▸ **Your task**
The output should match, line for line, the records from the line containing "grey capsule: 2 -> 3" through the line containing "red strawberry: 1 -> 2", with every picture left out.
#### Records for the task
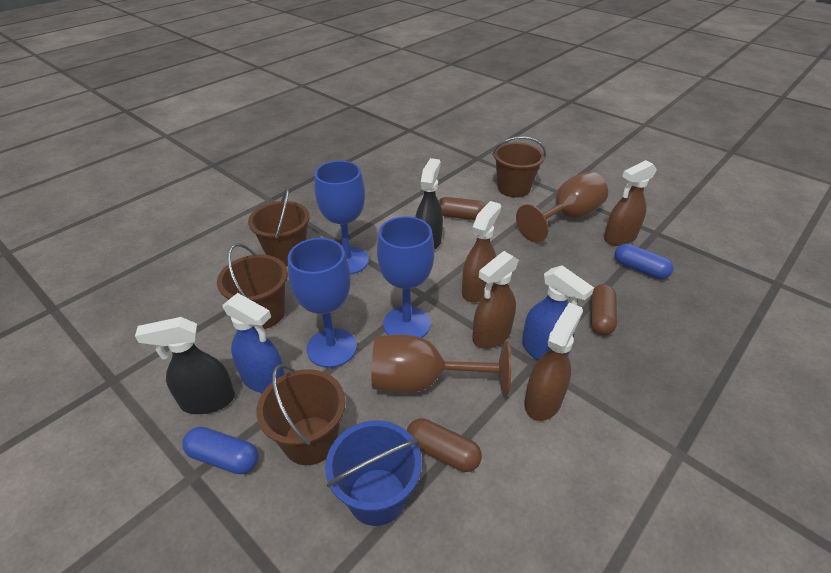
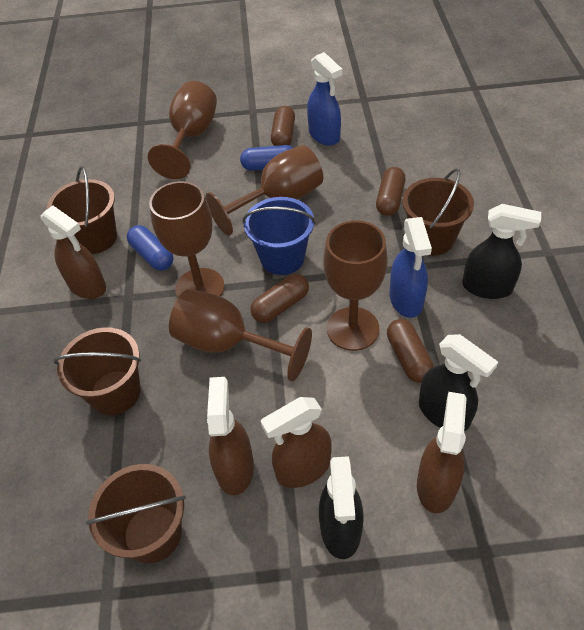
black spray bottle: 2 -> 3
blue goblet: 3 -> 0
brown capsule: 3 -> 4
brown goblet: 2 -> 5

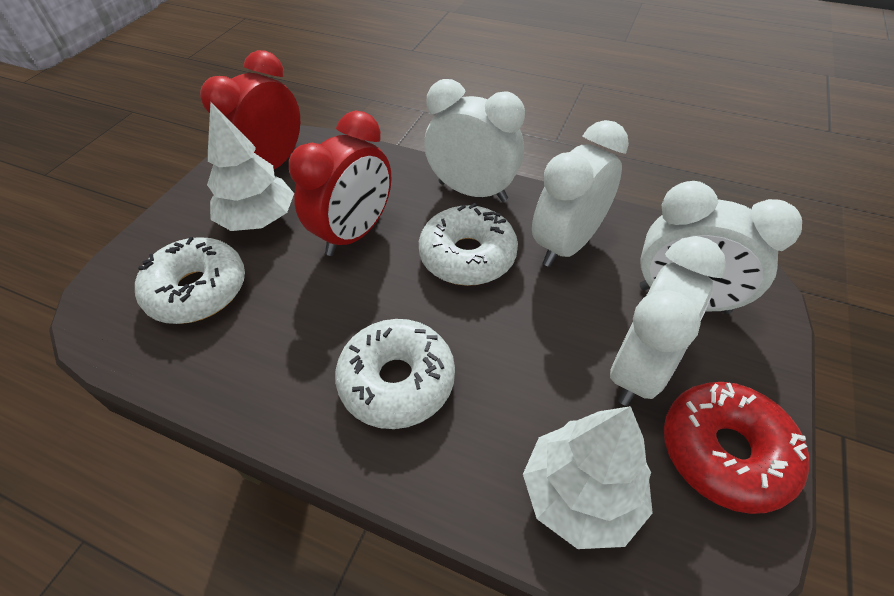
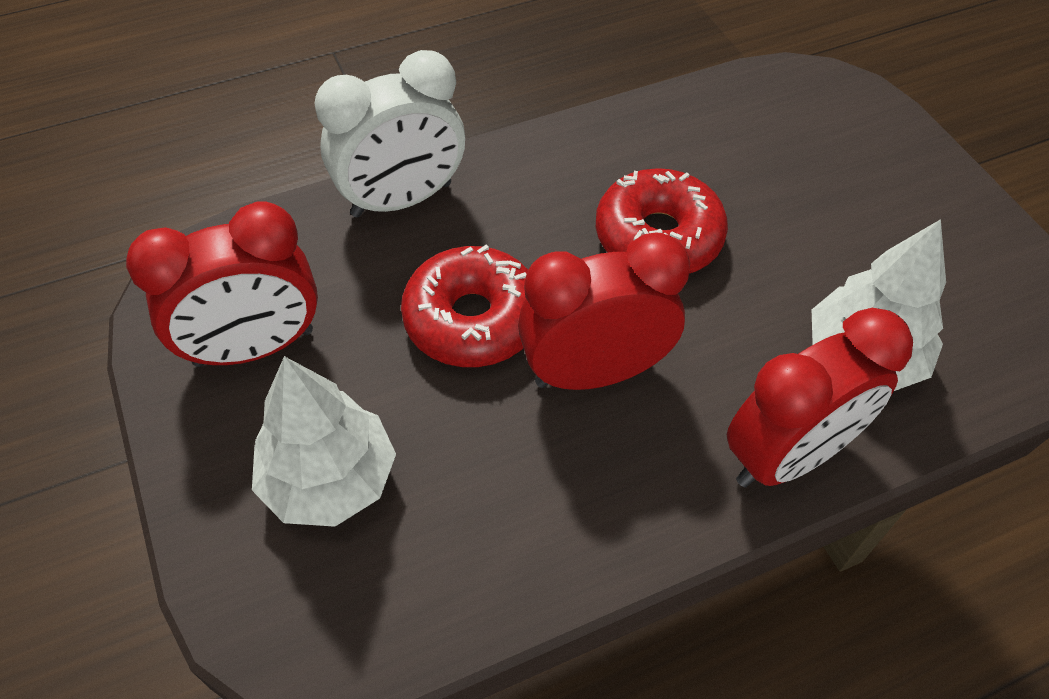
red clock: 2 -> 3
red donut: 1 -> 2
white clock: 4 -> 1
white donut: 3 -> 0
########
#### Records for the task
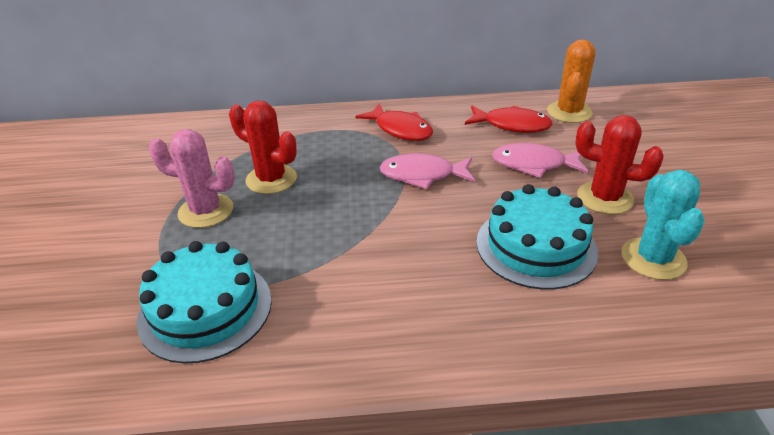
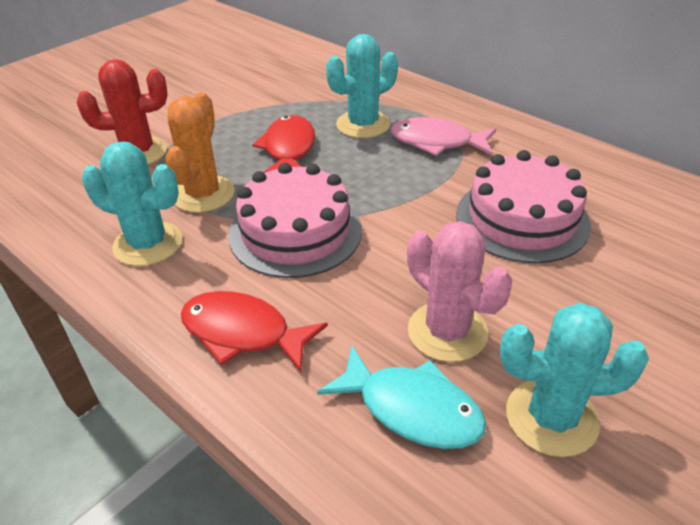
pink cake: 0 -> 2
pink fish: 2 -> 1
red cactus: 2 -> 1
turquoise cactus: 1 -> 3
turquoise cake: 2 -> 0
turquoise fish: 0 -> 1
########
#### Records for the task
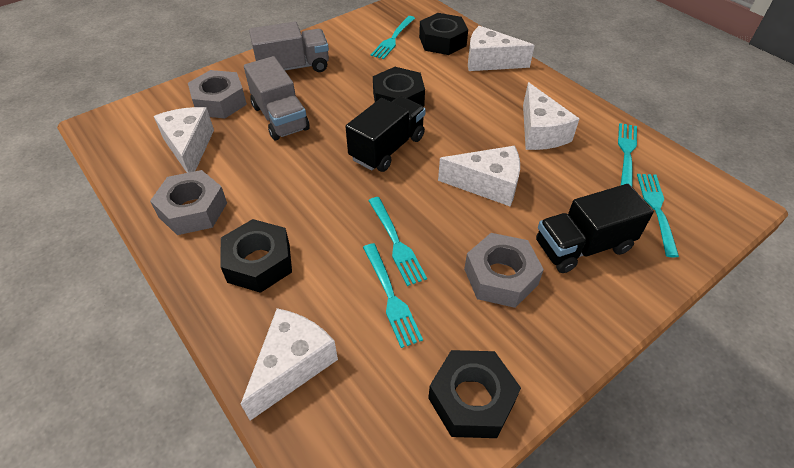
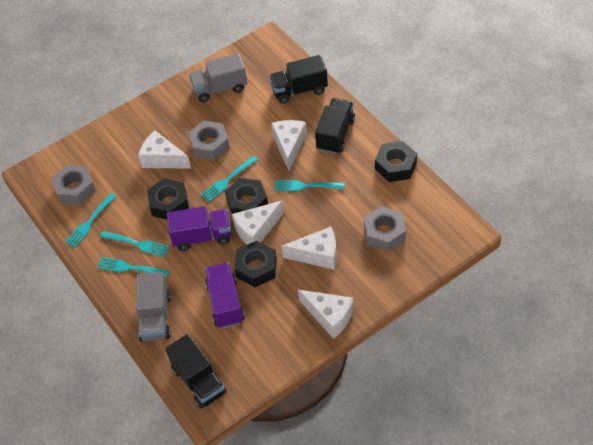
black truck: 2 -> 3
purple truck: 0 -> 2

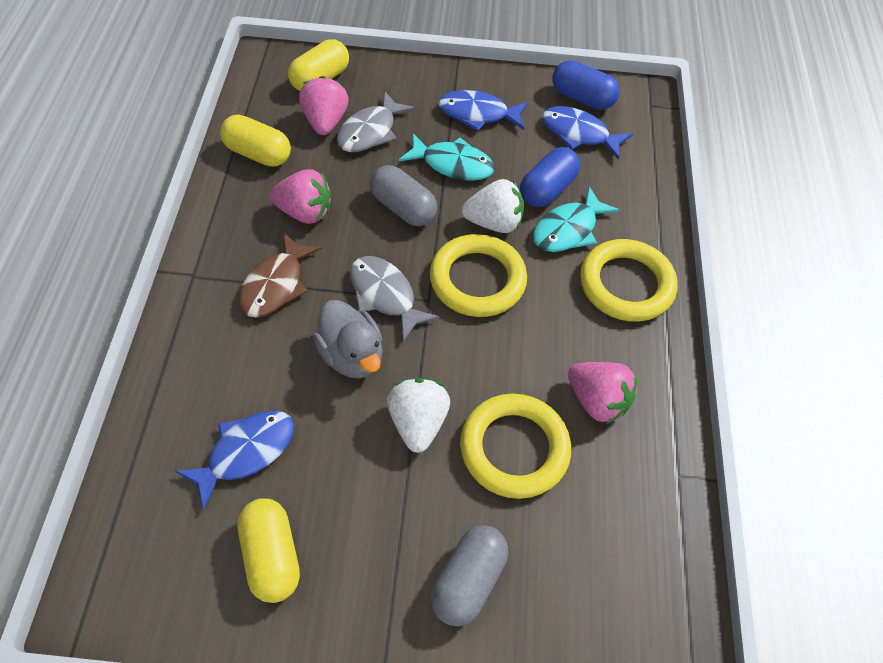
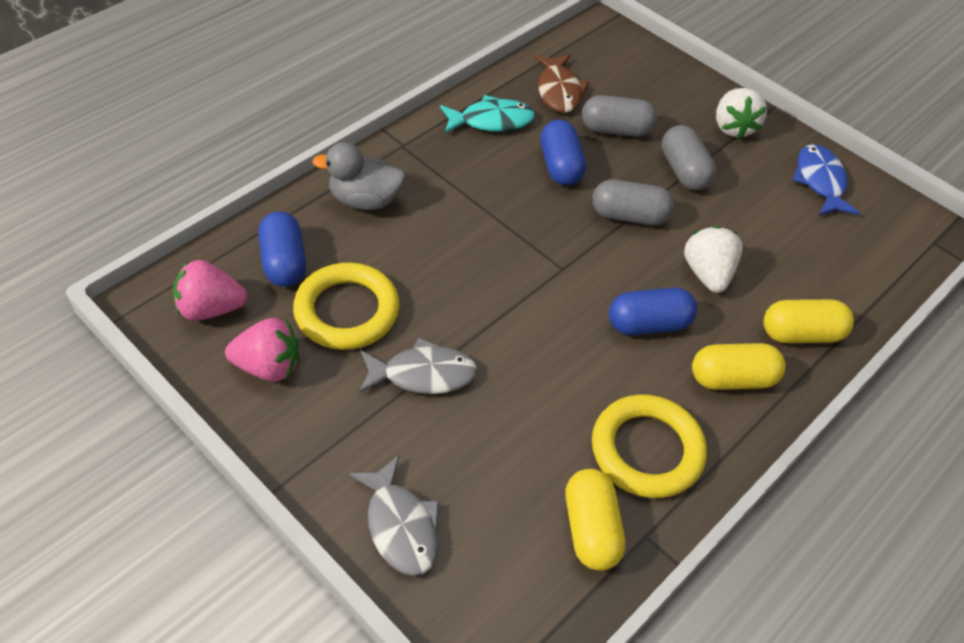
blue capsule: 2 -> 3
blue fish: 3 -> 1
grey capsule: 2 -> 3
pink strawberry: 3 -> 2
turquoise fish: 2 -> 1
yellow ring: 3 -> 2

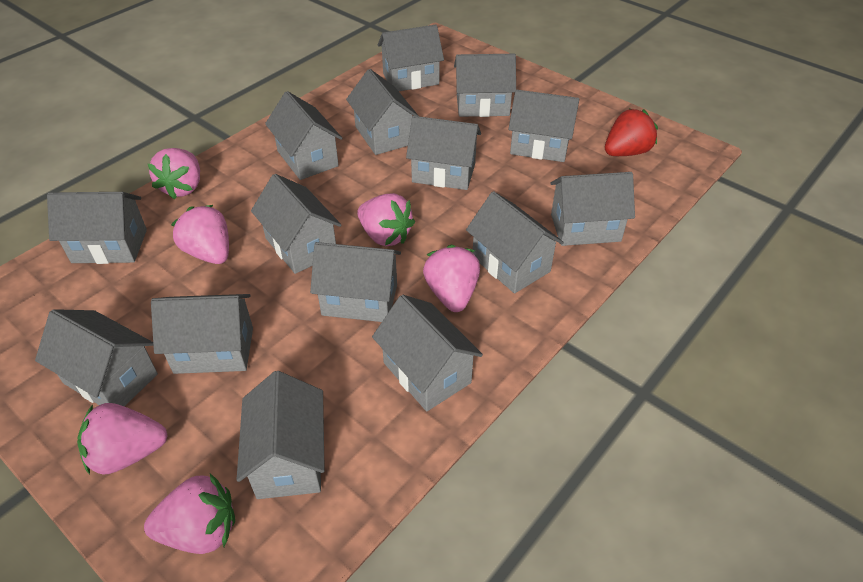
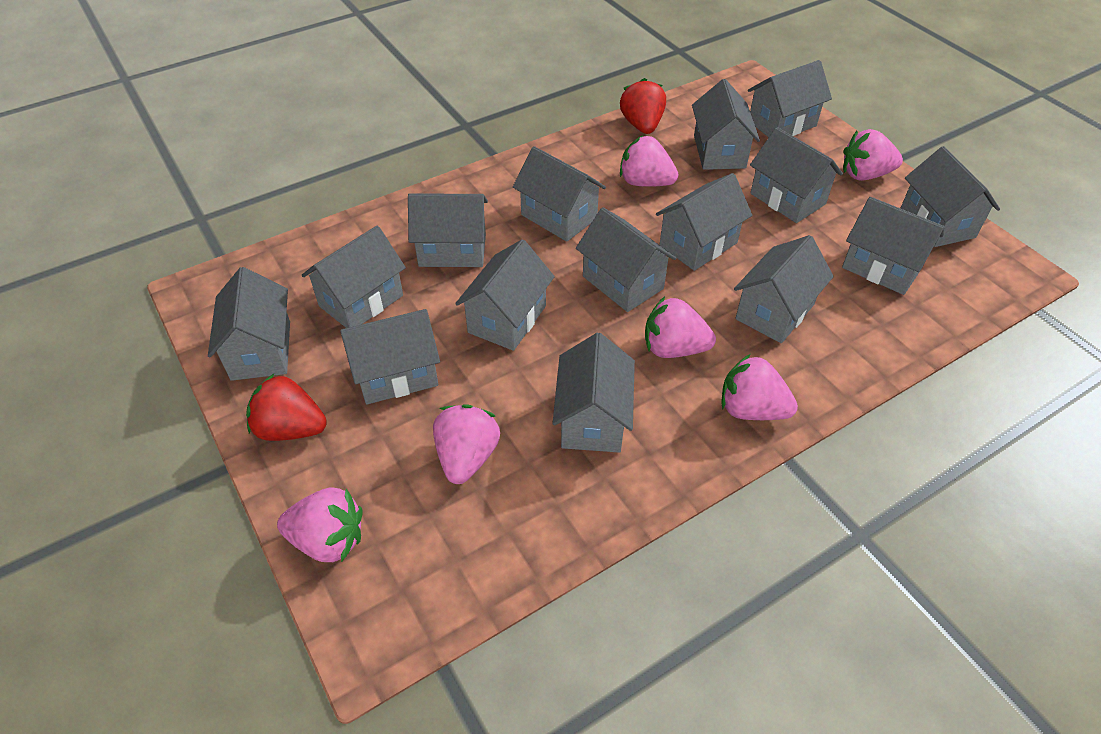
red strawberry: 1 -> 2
########
▸ **Response area**
grey capsule: 2 -> 3
pink strawberry: 3 -> 2
turquoise fish: 2 -> 1
yellow ring: 3 -> 2

red strawberry: 1 -> 2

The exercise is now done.